• **EXERCISE OBJECTIVE**:
Return the listing that follows exactly, with no pictures included.

[INFORMATION SUPPLIED]

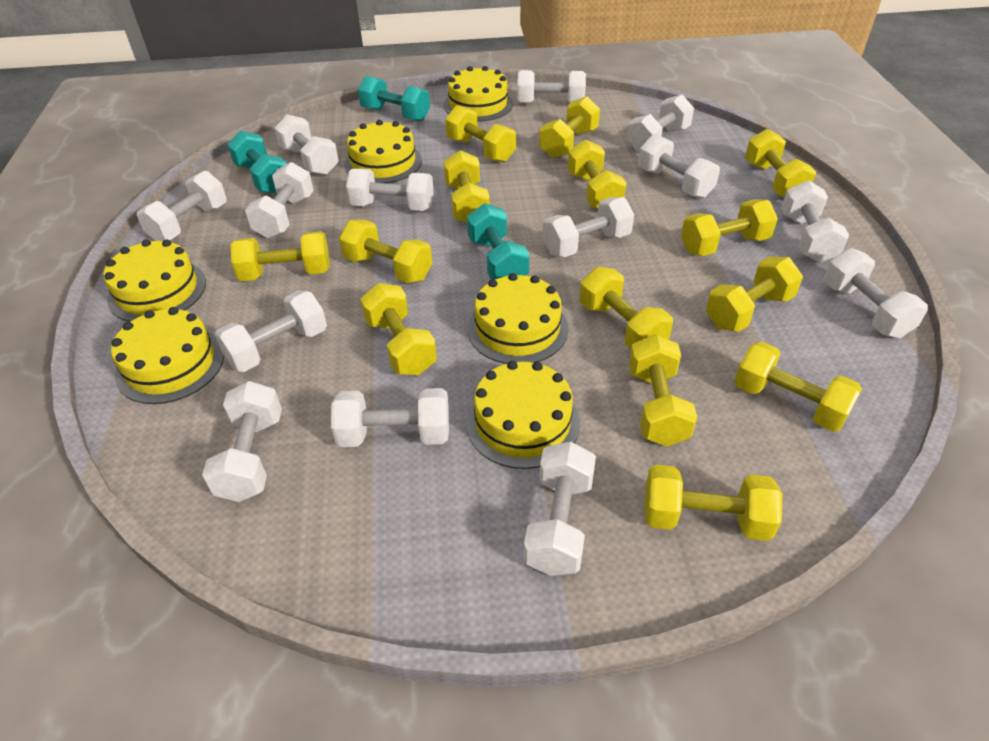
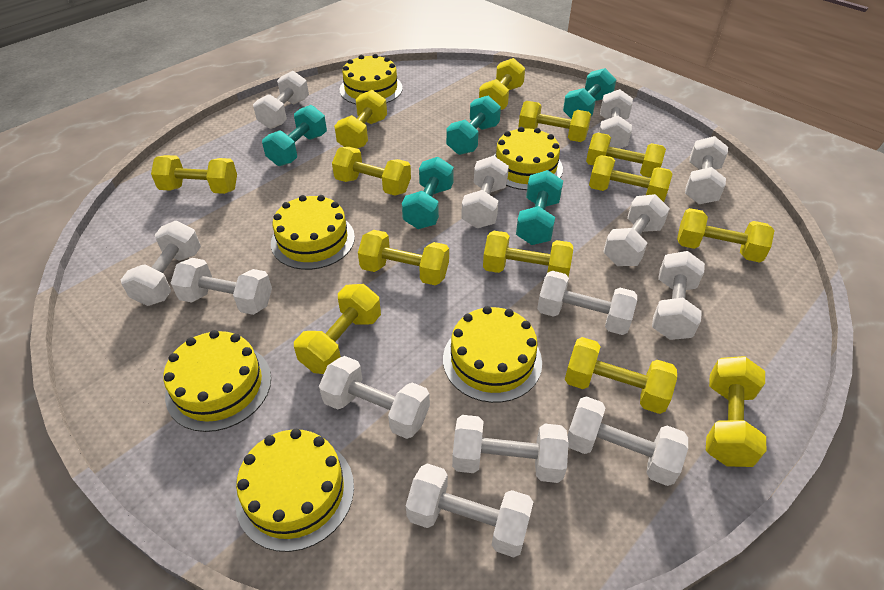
turquoise dumbbell: 3 -> 5
white dumbbell: 14 -> 13
yellow dumbbell: 14 -> 13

[/INFORMATION SUPPLIED]

• **OUTPUT FOR THIS TASK**:
turquoise dumbbell: 3 -> 5
white dumbbell: 14 -> 13
yellow dumbbell: 14 -> 13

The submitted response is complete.